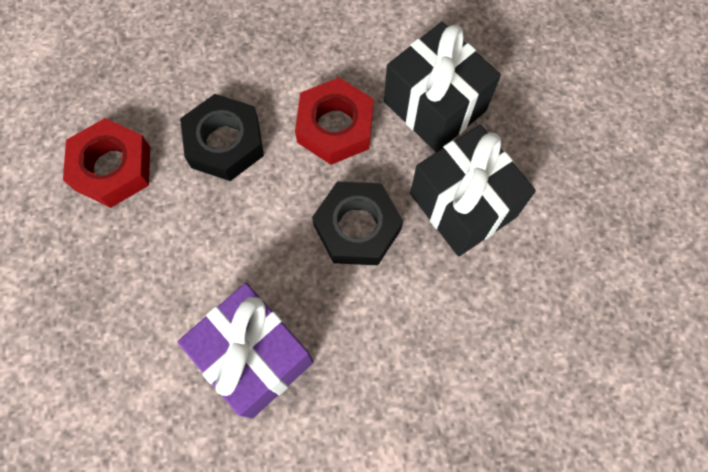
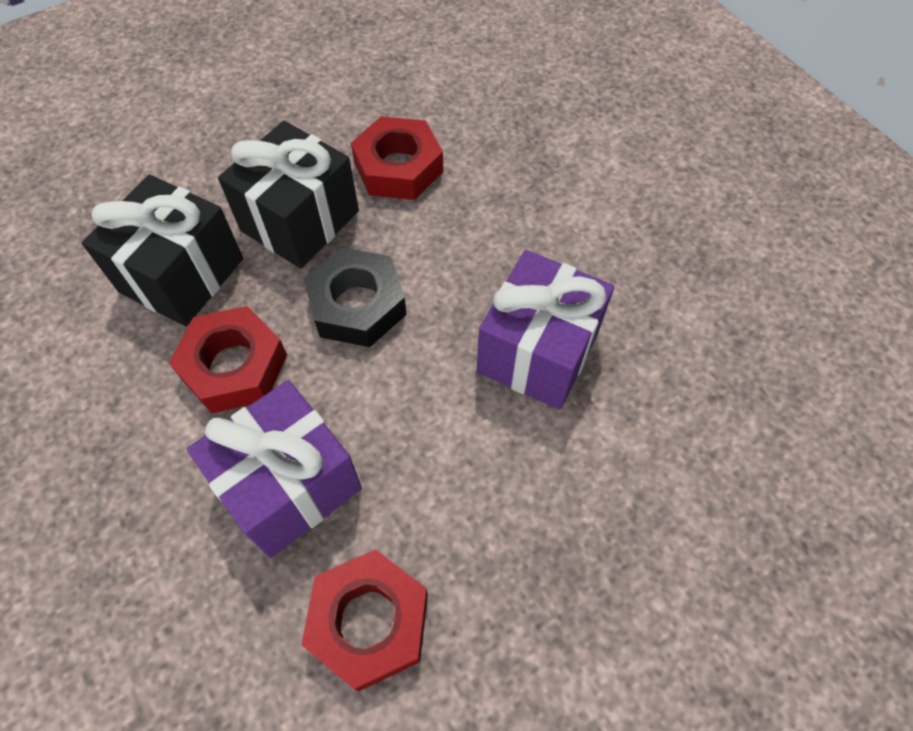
camera: 110 degrees left, 10 degrees down
black nut [180,94,264,181] -> purple gift [187,380,362,558]
none -> red nut [351,116,443,200]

◆ **Task brief**
Give the listing above again exactly, minus any images.

◆ **Written response**
camera: 110 degrees left, 10 degrees down
black nut [180,94,264,181] -> purple gift [187,380,362,558]
none -> red nut [351,116,443,200]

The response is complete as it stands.